> [EXERCISE INSTRUCTIONS] Return every line of the listing below word for word, leaving out the pictures.

> [DATASET RECORDS]
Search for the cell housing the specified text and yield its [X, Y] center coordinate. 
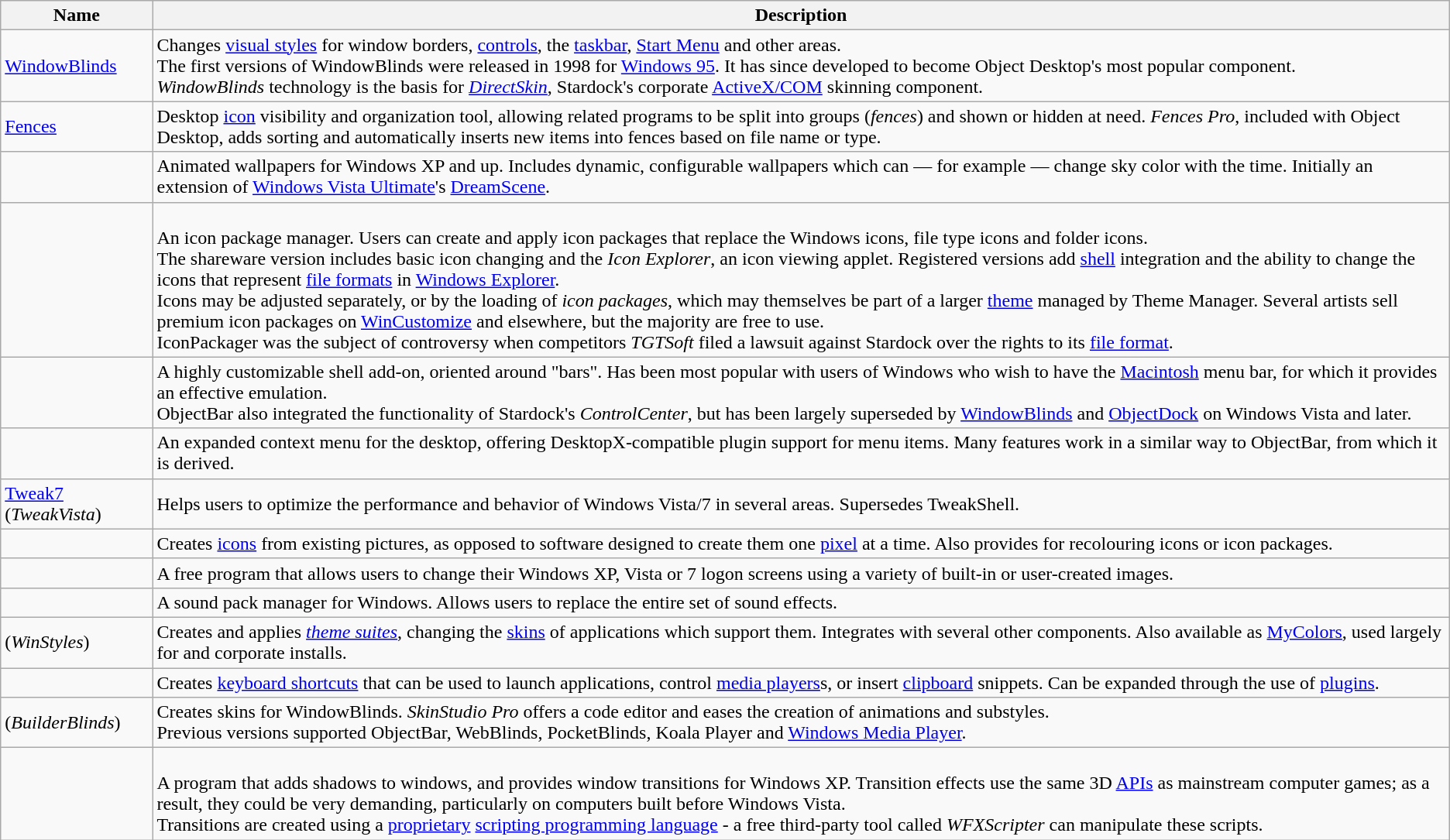
A free program that allows users to change their Windows XP, Vista or 7 logon screens using a variety of built-in or user-created images. [801, 573]
Name [77, 15]
(WinStyles) [77, 643]
A sound pack manager for Windows. Allows users to replace the entire set of sound effects. [801, 603]
Fences [77, 127]
Tweak7 (TweakVista) [77, 503]
Description [801, 15]
WindowBlinds [77, 66]
(BuilderBlinds) [77, 723]
Helps users to optimize the performance and behavior of Windows Vista/7 in several areas. Supersedes TweakShell. [801, 503]
Return the (X, Y) coordinate for the center point of the cell that contains the specified text.  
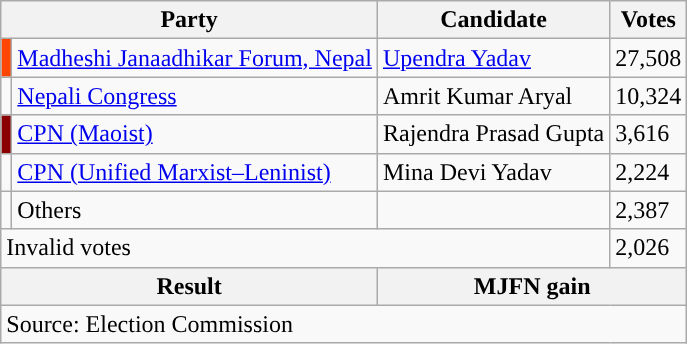
3,616 (648, 134)
Mina Devi Yadav (493, 172)
2,224 (648, 172)
10,324 (648, 96)
Party (190, 20)
Rajendra Prasad Gupta (493, 134)
Nepali Congress (195, 96)
Result (190, 286)
Candidate (493, 20)
CPN (Maoist) (195, 134)
Others (195, 210)
CPN (Unified Marxist–Leninist) (195, 172)
Amrit Kumar Aryal (493, 96)
27,508 (648, 58)
2,026 (648, 248)
Invalid votes (306, 248)
Madheshi Janaadhikar Forum, Nepal (195, 58)
2,387 (648, 210)
Upendra Yadav (493, 58)
MJFN gain (532, 286)
Votes (648, 20)
Source: Election Commission (344, 324)
Find where the given text appears and provide that cell's center as (x, y) coordinate. 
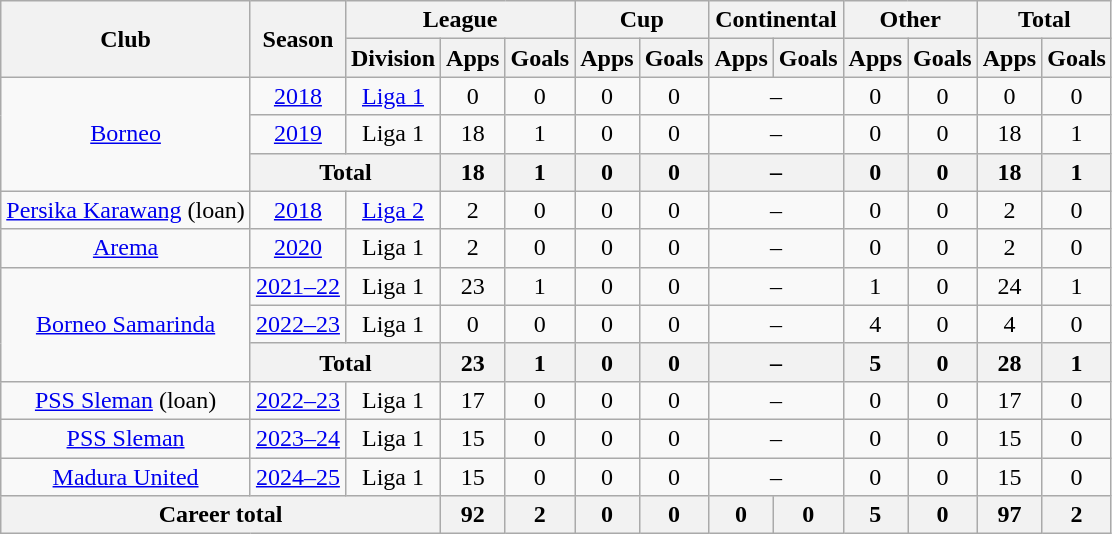
Other (910, 20)
Borneo (126, 134)
2020 (298, 248)
PSS Sleman (126, 438)
Madura United (126, 477)
League (460, 20)
2023–24 (298, 438)
2019 (298, 134)
2024–25 (298, 477)
Career total (221, 515)
97 (1009, 515)
Cup (642, 20)
Season (298, 39)
24 (1009, 286)
Borneo Samarinda (126, 324)
Division (392, 58)
Club (126, 39)
Persika Karawang (loan) (126, 210)
PSS Sleman (loan) (126, 400)
Continental (776, 20)
92 (473, 515)
Arema (126, 248)
28 (1009, 362)
Liga 2 (392, 210)
2021–22 (298, 286)
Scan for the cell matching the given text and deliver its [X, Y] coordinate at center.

> [EXERCISE OUTPUT]
Search for the cell housing the specified text and yield its [X, Y] center coordinate. 
A free program that allows users to change their Windows XP, Vista or 7 logon screens using a variety of built-in or user-created images. [801, 573]
Name [77, 15]
(WinStyles) [77, 643]
A sound pack manager for Windows. Allows users to replace the entire set of sound effects. [801, 603]
Fences [77, 127]
Tweak7 (TweakVista) [77, 503]
Description [801, 15]
WindowBlinds [77, 66]
(BuilderBlinds) [77, 723]
Helps users to optimize the performance and behavior of Windows Vista/7 in several areas. Supersedes TweakShell. [801, 503]
Return the (X, Y) coordinate for the center point of the cell that contains the specified text.  
3,616 (648, 134)
Mina Devi Yadav (493, 172)
2,224 (648, 172)
10,324 (648, 96)
Party (190, 20)
Rajendra Prasad Gupta (493, 134)
Nepali Congress (195, 96)
Result (190, 286)
Candidate (493, 20)
CPN (Maoist) (195, 134)
Others (195, 210)
CPN (Unified Marxist–Leninist) (195, 172)
Amrit Kumar Aryal (493, 96)
27,508 (648, 58)
2,026 (648, 248)
Invalid votes (306, 248)
Madheshi Janaadhikar Forum, Nepal (195, 58)
2,387 (648, 210)
Upendra Yadav (493, 58)
MJFN gain (532, 286)
Votes (648, 20)
Source: Election Commission (344, 324)
Find where the given text appears and provide that cell's center as (x, y) coordinate. 
Other (910, 20)
Borneo (126, 134)
2020 (298, 248)
PSS Sleman (126, 438)
Madura United (126, 477)
League (460, 20)
2023–24 (298, 438)
2019 (298, 134)
2024–25 (298, 477)
Career total (221, 515)
97 (1009, 515)
Cup (642, 20)
Season (298, 39)
24 (1009, 286)
Borneo Samarinda (126, 324)
Division (392, 58)
Club (126, 39)
Persika Karawang (loan) (126, 210)
PSS Sleman (loan) (126, 400)
Continental (776, 20)
92 (473, 515)
Arema (126, 248)
28 (1009, 362)
Liga 2 (392, 210)
2021–22 (298, 286)
Scan for the cell matching the given text and deliver its [X, Y] coordinate at center.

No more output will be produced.